Stored items from a collection:
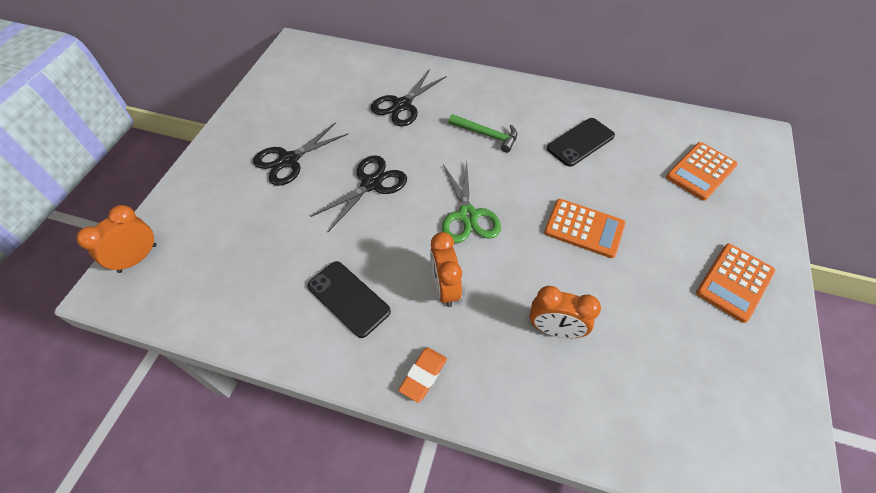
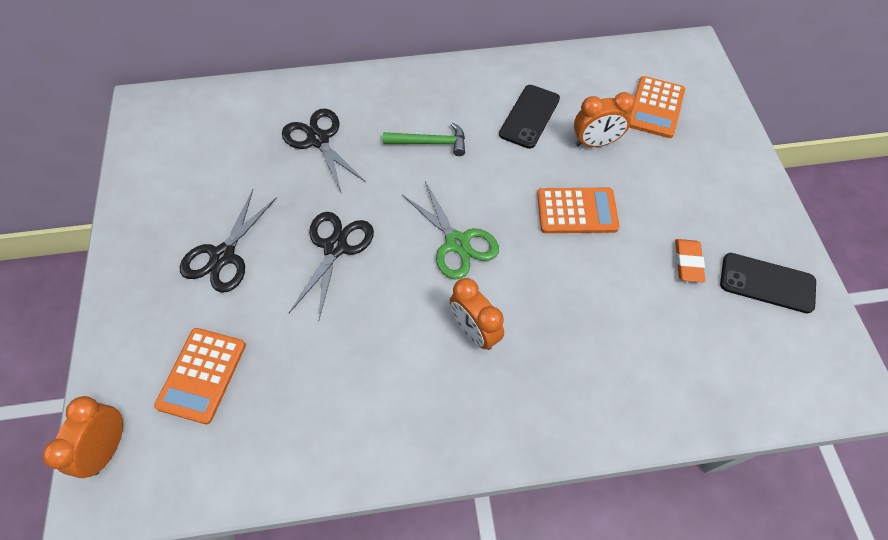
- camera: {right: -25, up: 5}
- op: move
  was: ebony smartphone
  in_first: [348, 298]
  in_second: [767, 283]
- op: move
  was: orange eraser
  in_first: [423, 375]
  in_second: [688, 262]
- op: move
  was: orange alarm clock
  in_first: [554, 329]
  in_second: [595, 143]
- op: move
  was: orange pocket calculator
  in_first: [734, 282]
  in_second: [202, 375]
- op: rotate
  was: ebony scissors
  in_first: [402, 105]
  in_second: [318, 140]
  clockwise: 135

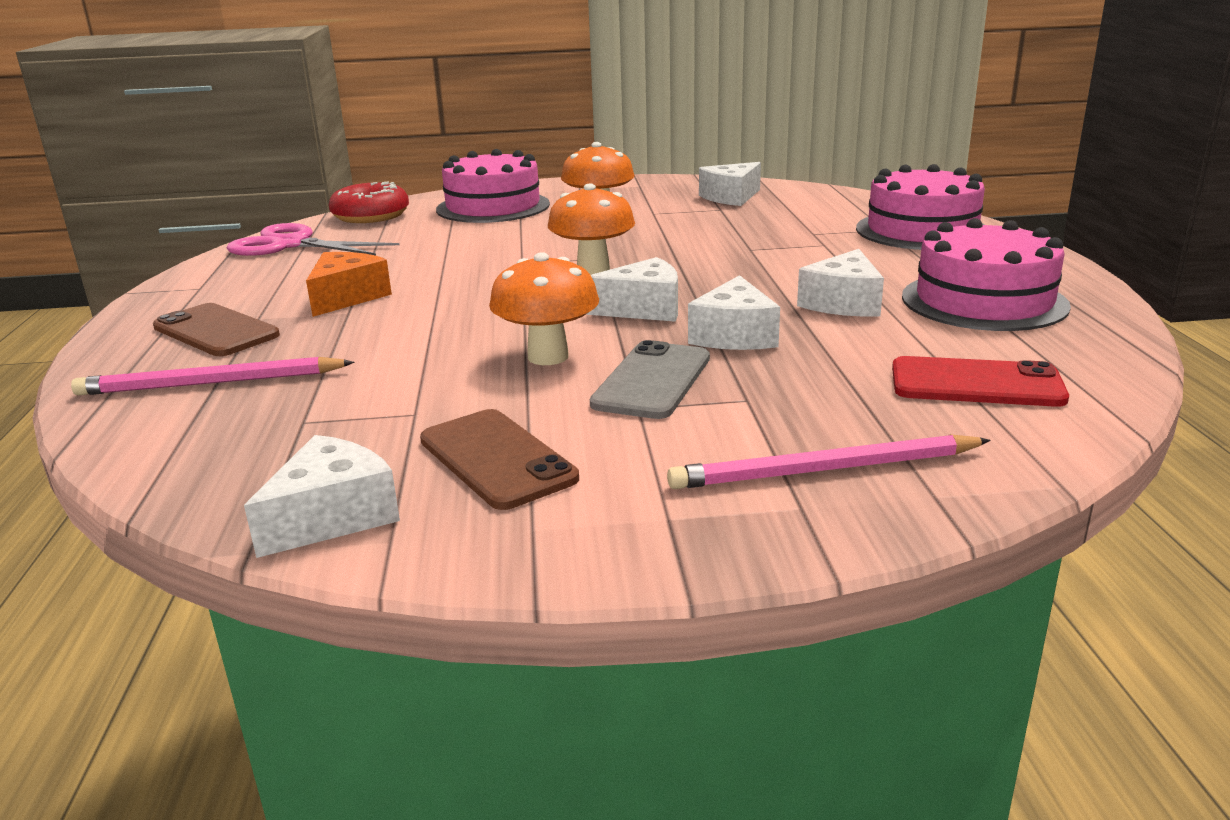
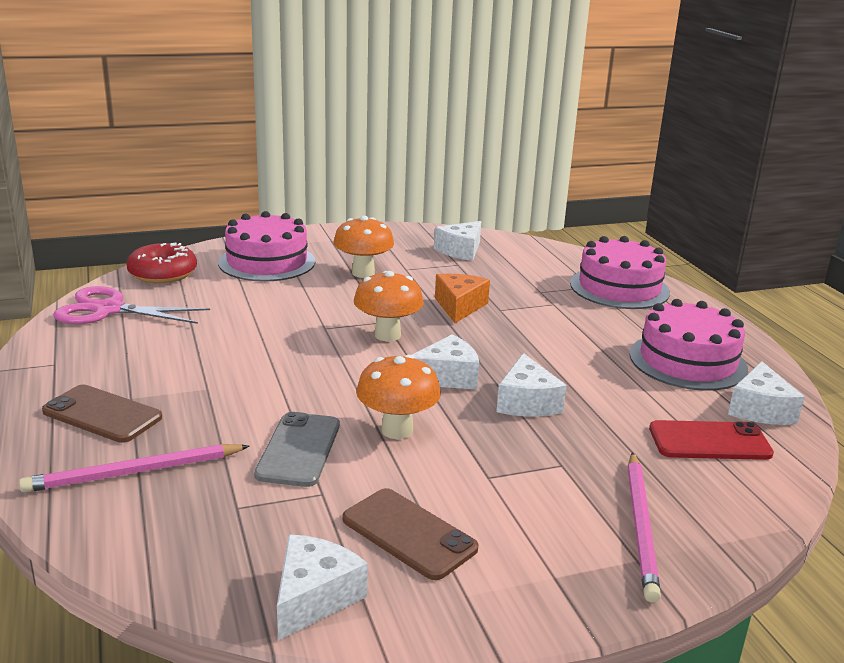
- camera: {right: -15, up: 0}
- op: move
  was: orange cheese wedge
  in_first: [346, 297]
  in_second: [459, 306]
- op: move
  was: gray smartphone
  in_first: [652, 381]
  in_second: [299, 449]
- op: move
  was: white cheese wedge
  in_first: [843, 303]
  in_second: [760, 409]
- op: rotate
  was: pink lead pencil
  in_first: [826, 470]
  in_second: [641, 526]
  clockwise: -60

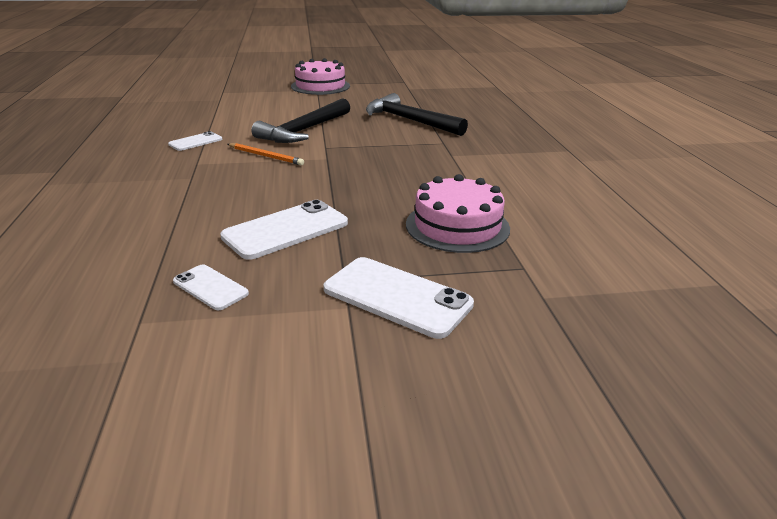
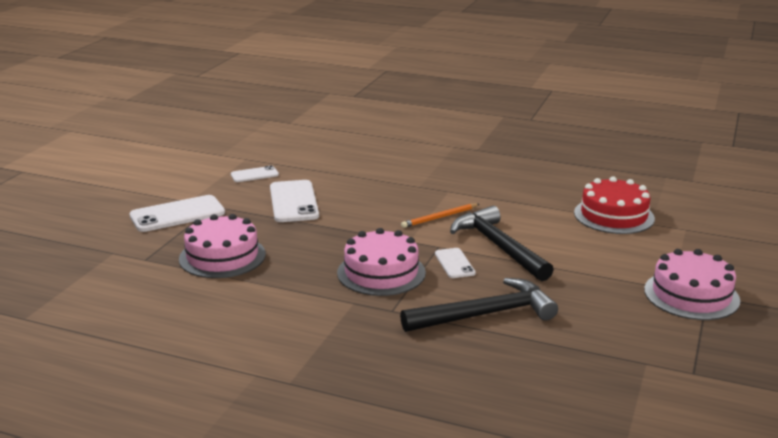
- camera: {right: 120, up: -5}
- op: insert
  now: pink gateau
  in_second: [381, 272]
- op: insert
  now: scarlet gateau
  in_second: [614, 215]
- op: move
  was: white smartphone
  in_first: [195, 142]
  in_second: [454, 263]

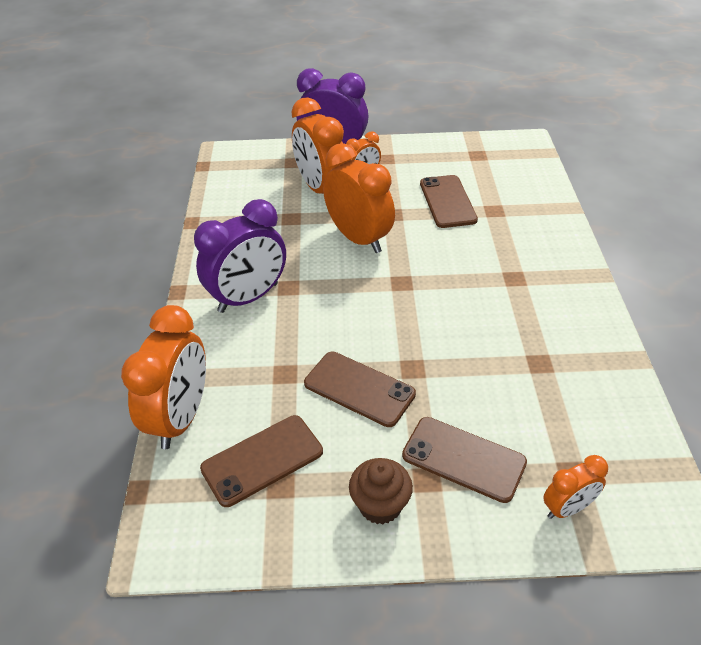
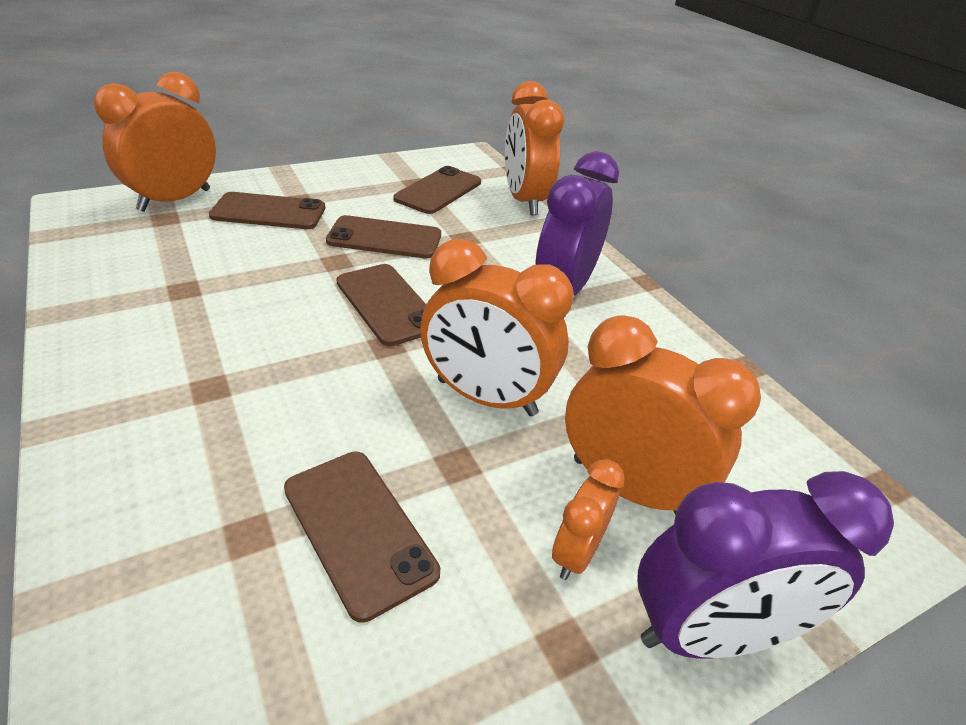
- camera: {right: 150, up: -5}
- op: delete
  was: russet fairy cake
  in_first: [380, 505]
- op: insert
  now: russet smartphone
  in_second: [387, 304]
- op: resize
  was: orange alarm clock
  in_first: [567, 508]
  in_second: [175, 200]
  ratio: 1.89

Exercise requirements: Write out the records in full and exactly, omitting the pictures they hold.

Completed exercise:
- camera: {right: -25, up: 5}
- op: move
  was: ebony smartphone
  in_first: [348, 298]
  in_second: [767, 283]
- op: move
  was: orange eraser
  in_first: [423, 375]
  in_second: [688, 262]
- op: move
  was: orange alarm clock
  in_first: [554, 329]
  in_second: [595, 143]
- op: move
  was: orange pocket calculator
  in_first: [734, 282]
  in_second: [202, 375]
- op: rotate
  was: ebony scissors
  in_first: [402, 105]
  in_second: [318, 140]
  clockwise: 135

- camera: {right: -15, up: 0}
- op: move
  was: orange cheese wedge
  in_first: [346, 297]
  in_second: [459, 306]
- op: move
  was: gray smartphone
  in_first: [652, 381]
  in_second: [299, 449]
- op: move
  was: white cheese wedge
  in_first: [843, 303]
  in_second: [760, 409]
- op: rotate
  was: pink lead pencil
  in_first: [826, 470]
  in_second: [641, 526]
  clockwise: -60

- camera: {right: 120, up: -5}
- op: insert
  now: pink gateau
  in_second: [381, 272]
- op: insert
  now: scarlet gateau
  in_second: [614, 215]
- op: move
  was: white smartphone
  in_first: [195, 142]
  in_second: [454, 263]

- camera: {right: 150, up: -5}
- op: delete
  was: russet fairy cake
  in_first: [380, 505]
- op: insert
  now: russet smartphone
  in_second: [387, 304]
- op: resize
  was: orange alarm clock
  in_first: [567, 508]
  in_second: [175, 200]
  ratio: 1.89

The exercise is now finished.